§ **Records provided**
((
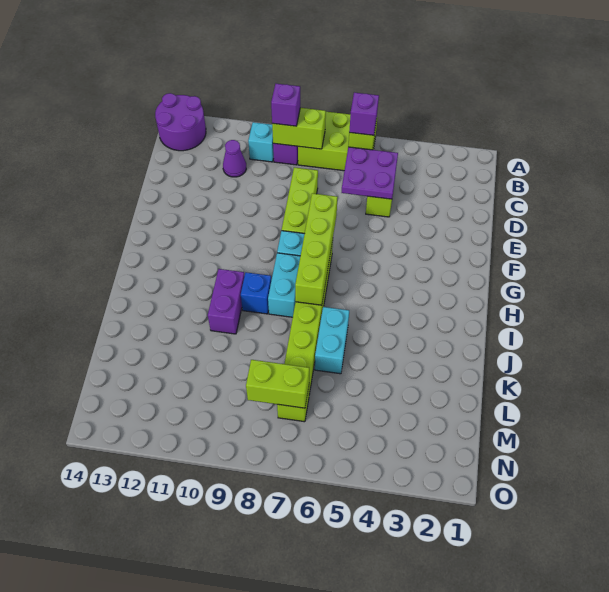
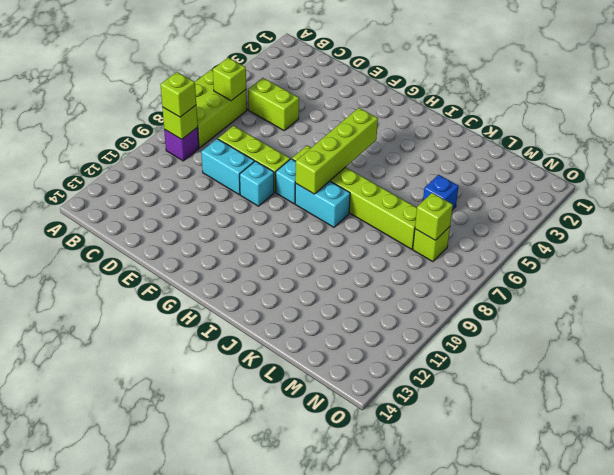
purple round brick A13:B14 level 1 -> none
purple brick B6 level 3 -> none
lime brick B8:B9 level 2 -> lime brick B9 level 2
purple brick B9 level 3 -> lime brick B9 level 3
cyan brick B10 level 1 -> cyan brick F9 level 1
purple plate C5:D6 level 2 -> none
purple cone C11 level 1 -> none
lime brick F7:I7 level 2 -> lime brick H5:H8 level 2
blue brick I9 level 1 -> blue brick L5 level 1
purple brick I10:J10 level 1 -> none
cyan brick J6:K6 level 1 -> cyan brick D9:E9 level 1
lime brick M7:M8 level 2 -> lime brick M7 level 2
))
§ **Task**
Wherever the word "none" appears in the listing above, copy that line.

§ **Written response**
purple round brick A13:B14 level 1 -> none
purple brick B6 level 3 -> none
purple plate C5:D6 level 2 -> none
purple cone C11 level 1 -> none
purple brick I10:J10 level 1 -> none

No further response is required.